(Before-and-after change records)
________________
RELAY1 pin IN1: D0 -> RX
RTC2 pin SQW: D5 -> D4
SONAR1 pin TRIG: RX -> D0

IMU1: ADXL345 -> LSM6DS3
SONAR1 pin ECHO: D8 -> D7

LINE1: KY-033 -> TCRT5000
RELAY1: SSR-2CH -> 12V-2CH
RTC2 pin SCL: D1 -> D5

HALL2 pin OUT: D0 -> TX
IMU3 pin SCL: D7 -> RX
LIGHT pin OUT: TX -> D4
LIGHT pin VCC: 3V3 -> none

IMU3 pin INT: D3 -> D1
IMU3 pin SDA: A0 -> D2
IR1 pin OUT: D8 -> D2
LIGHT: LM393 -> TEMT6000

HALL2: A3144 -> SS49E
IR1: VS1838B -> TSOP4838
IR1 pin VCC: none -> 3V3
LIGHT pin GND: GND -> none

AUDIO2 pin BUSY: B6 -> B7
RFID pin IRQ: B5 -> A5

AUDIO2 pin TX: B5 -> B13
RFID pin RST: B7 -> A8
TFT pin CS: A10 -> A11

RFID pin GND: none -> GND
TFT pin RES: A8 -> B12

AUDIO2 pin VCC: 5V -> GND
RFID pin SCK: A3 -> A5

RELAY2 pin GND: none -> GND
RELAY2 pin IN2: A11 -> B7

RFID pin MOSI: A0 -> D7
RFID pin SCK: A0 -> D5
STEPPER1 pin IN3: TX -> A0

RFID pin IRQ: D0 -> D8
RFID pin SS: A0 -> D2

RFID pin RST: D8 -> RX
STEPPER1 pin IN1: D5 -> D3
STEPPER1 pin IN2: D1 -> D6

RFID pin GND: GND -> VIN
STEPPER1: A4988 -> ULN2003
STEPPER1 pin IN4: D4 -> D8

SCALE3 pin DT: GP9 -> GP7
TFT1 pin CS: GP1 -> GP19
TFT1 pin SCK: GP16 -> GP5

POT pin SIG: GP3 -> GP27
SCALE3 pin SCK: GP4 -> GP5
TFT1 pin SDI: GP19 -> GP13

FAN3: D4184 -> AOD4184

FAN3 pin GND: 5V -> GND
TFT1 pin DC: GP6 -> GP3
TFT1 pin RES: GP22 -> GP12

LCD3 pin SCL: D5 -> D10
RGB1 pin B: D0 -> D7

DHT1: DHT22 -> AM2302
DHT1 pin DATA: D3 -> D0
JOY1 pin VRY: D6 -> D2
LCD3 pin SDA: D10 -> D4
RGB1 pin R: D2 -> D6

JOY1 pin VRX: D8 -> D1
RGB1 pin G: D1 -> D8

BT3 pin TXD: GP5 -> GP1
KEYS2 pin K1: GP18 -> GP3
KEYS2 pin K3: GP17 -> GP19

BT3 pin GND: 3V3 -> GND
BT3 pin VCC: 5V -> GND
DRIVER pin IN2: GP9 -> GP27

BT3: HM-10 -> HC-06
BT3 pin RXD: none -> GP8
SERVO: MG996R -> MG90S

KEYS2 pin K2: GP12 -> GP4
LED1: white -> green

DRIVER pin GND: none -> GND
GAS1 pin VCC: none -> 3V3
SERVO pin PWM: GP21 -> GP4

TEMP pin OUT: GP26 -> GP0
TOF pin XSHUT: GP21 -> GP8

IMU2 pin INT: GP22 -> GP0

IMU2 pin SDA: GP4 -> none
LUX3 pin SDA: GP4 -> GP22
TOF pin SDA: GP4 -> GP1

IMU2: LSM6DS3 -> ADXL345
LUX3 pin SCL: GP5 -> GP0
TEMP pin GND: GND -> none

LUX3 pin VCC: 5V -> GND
________________
Task objective. Return exactly the lines from the line bearing "TEMP pin OUT: GP26 -> GP0" to the end of the records, inclusive of both; include no other lines.

Written response.
TEMP pin OUT: GP26 -> GP0
TOF pin XSHUT: GP21 -> GP8

IMU2 pin INT: GP22 -> GP0

IMU2 pin SDA: GP4 -> none
LUX3 pin SDA: GP4 -> GP22
TOF pin SDA: GP4 -> GP1

IMU2: LSM6DS3 -> ADXL345
LUX3 pin SCL: GP5 -> GP0
TEMP pin GND: GND -> none

LUX3 pin VCC: 5V -> GND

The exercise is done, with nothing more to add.